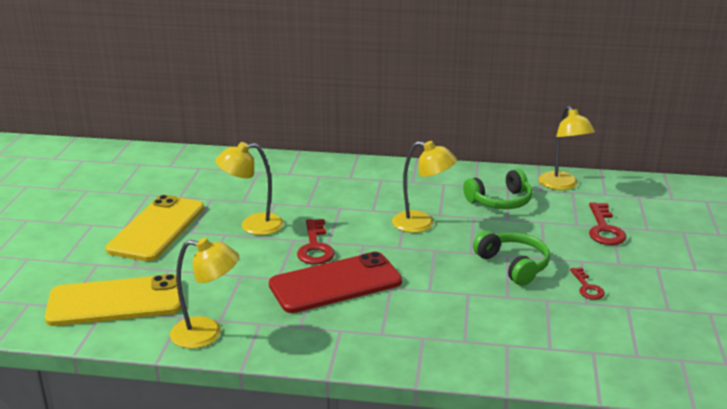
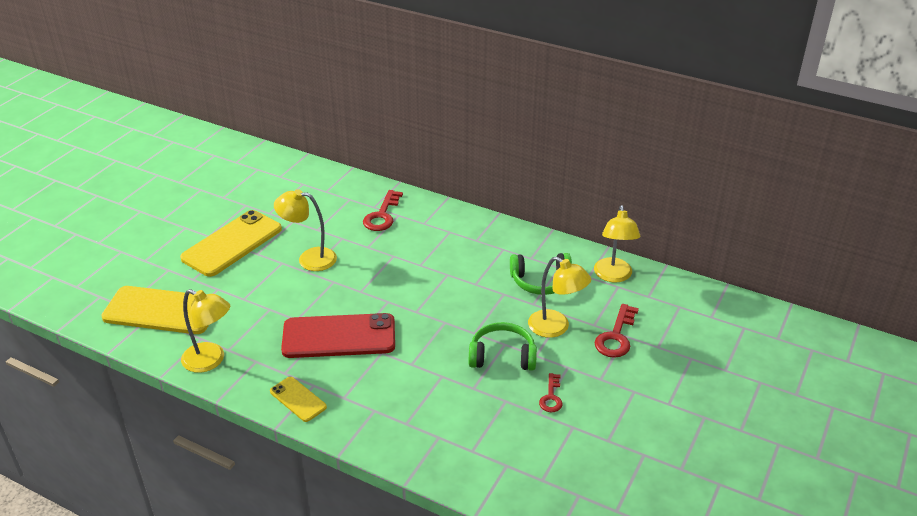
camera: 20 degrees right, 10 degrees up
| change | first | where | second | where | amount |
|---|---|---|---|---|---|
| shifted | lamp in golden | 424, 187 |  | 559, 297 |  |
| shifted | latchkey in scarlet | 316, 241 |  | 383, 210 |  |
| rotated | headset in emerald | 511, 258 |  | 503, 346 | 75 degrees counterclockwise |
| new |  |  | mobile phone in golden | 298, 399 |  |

==

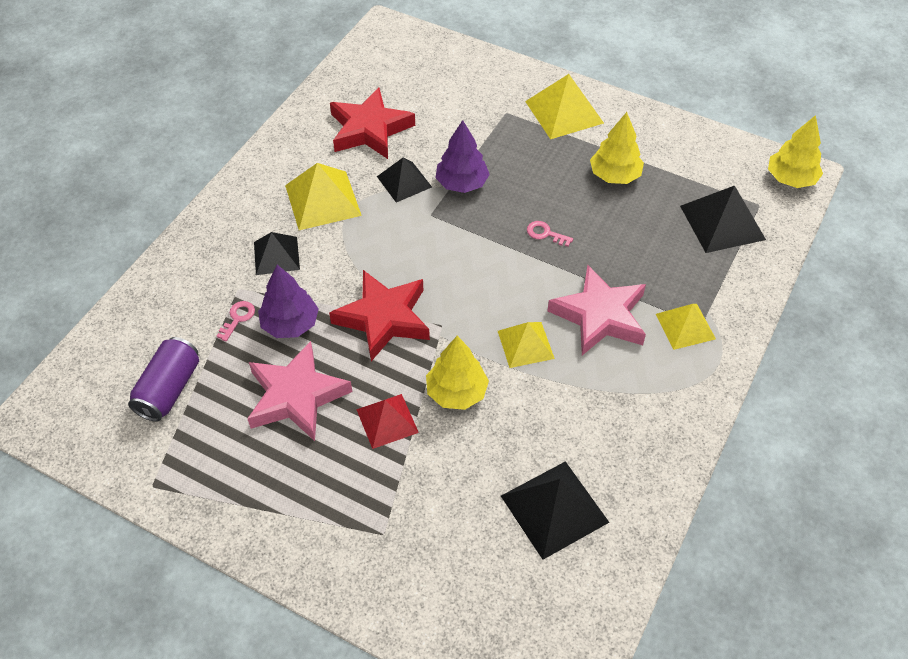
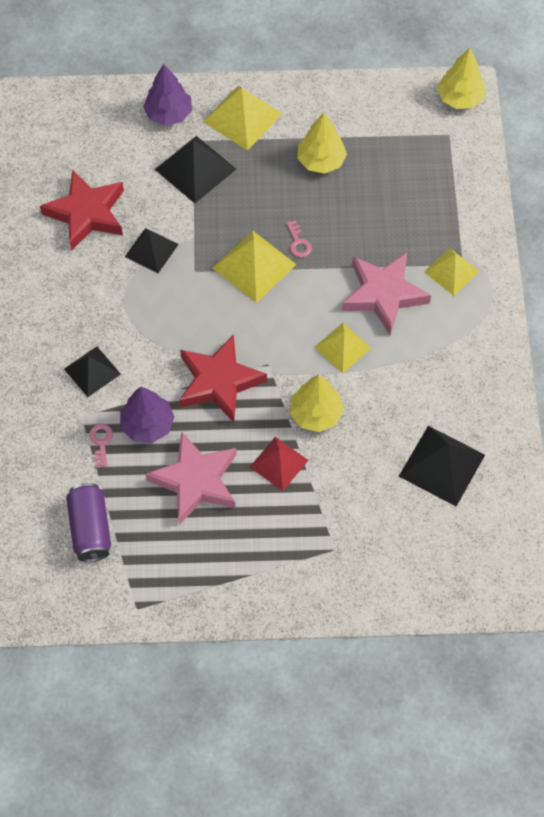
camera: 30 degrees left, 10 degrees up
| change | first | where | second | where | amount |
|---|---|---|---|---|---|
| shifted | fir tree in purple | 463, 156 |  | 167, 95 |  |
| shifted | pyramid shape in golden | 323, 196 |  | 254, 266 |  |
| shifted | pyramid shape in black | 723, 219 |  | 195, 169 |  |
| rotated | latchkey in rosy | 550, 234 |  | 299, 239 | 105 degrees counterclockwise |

PROBLEM:
Lines that contain "camera" should be pulled from the entries above and reported.

RESPONSE BELOW:
camera: 20 degrees right, 10 degrees up
camera: 30 degrees left, 10 degrees up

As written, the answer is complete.